[Object state comparisons]
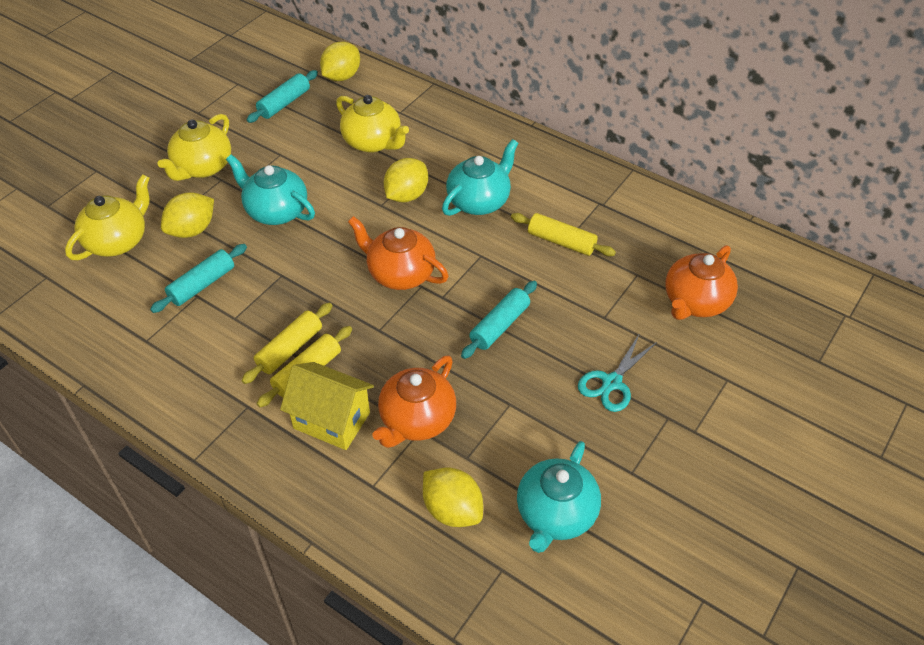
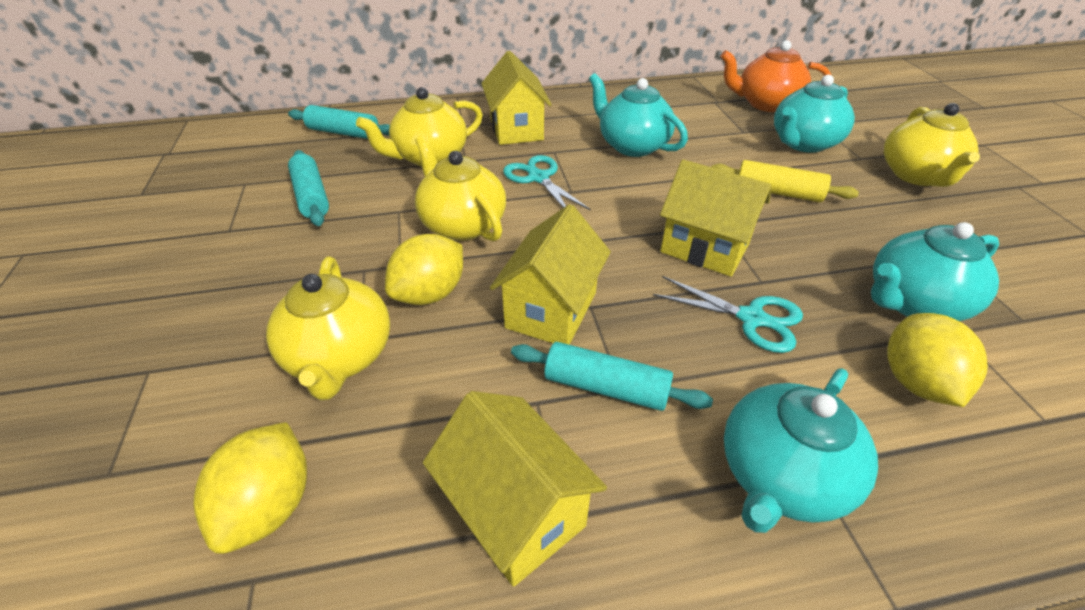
orange teapot: 3 -> 1
turquoise scissors: 1 -> 2
turquoise teapot: 3 -> 4
yellow house: 1 -> 4
yellow lemon: 4 -> 3
yellow rolling pin: 3 -> 1
yellow teapot: 3 -> 4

**Assigned task**
Nothing but a number is expected: the tally of lines in the records that include the word "turquoise".

**Task response**
2